**TRY IT**
Scan the records beneath this line for the line holding "purple ring [298,224,377,284]" and the line holding "turquoise truck [489,73,570,148]", then transcribe exactly those two and all lines between.

**DATA SHOWN**

╔══

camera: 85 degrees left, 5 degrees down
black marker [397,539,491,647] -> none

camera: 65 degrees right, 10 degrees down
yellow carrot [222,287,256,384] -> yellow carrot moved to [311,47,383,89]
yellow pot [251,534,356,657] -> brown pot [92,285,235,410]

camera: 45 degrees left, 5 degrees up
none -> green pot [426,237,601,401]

╚══
╔══

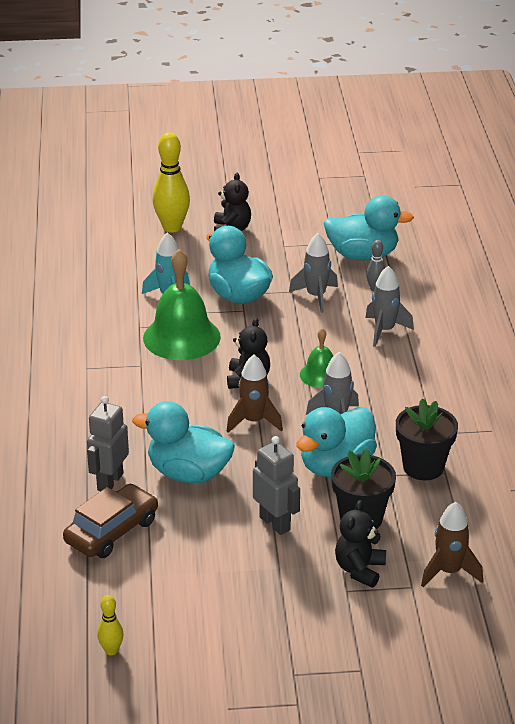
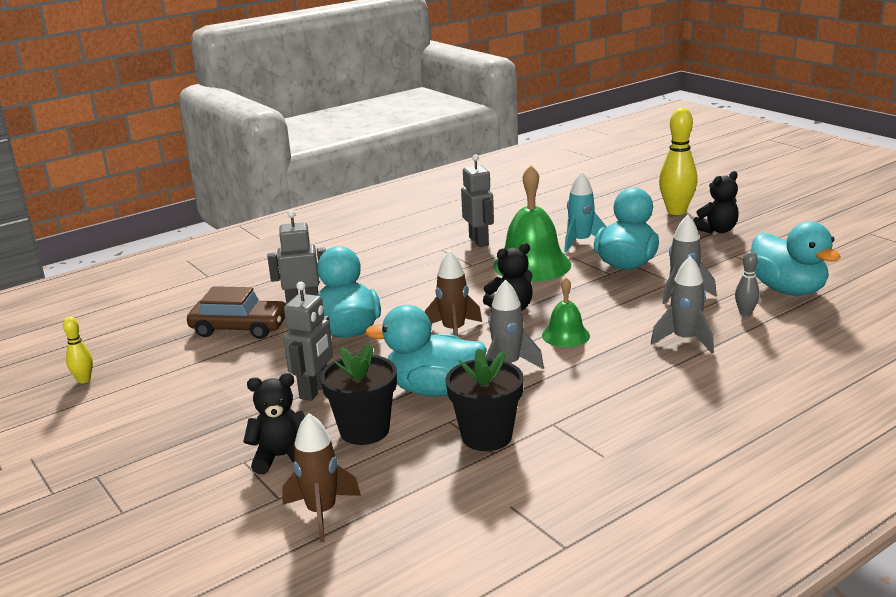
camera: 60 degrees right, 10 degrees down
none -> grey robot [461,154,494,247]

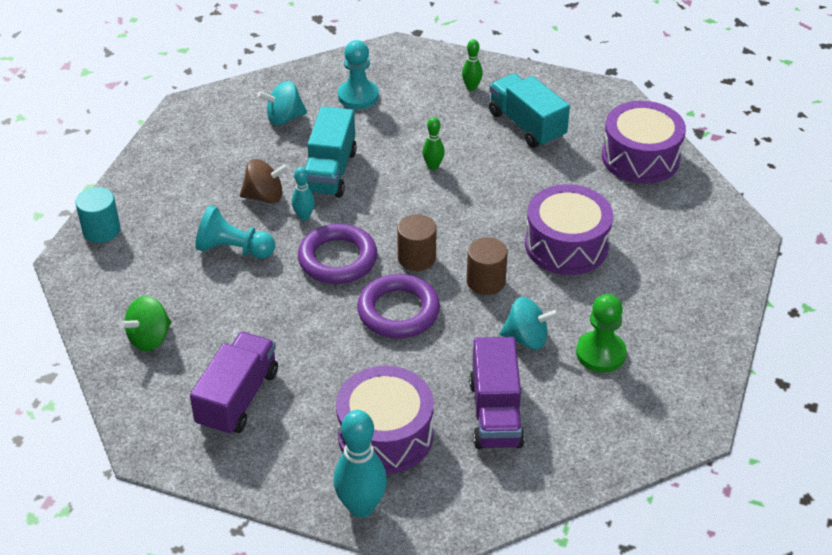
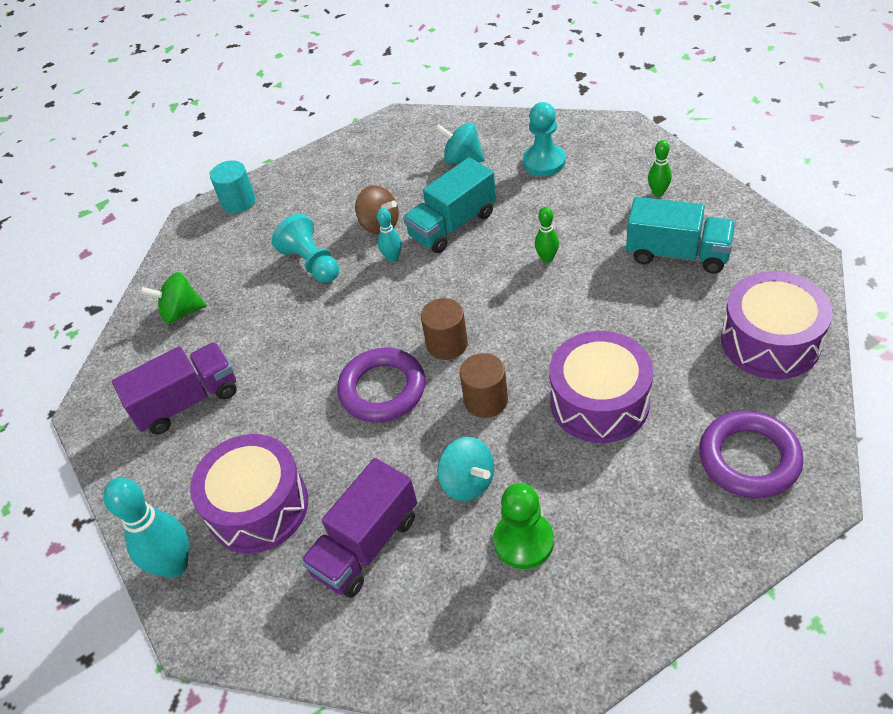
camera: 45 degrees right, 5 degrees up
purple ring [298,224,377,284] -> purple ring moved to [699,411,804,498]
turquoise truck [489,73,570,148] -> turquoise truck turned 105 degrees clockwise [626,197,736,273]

╚══

**EXPECTED ANSWER**
purple ring [298,224,377,284] -> purple ring moved to [699,411,804,498]
turquoise truck [489,73,570,148] -> turquoise truck turned 105 degrees clockwise [626,197,736,273]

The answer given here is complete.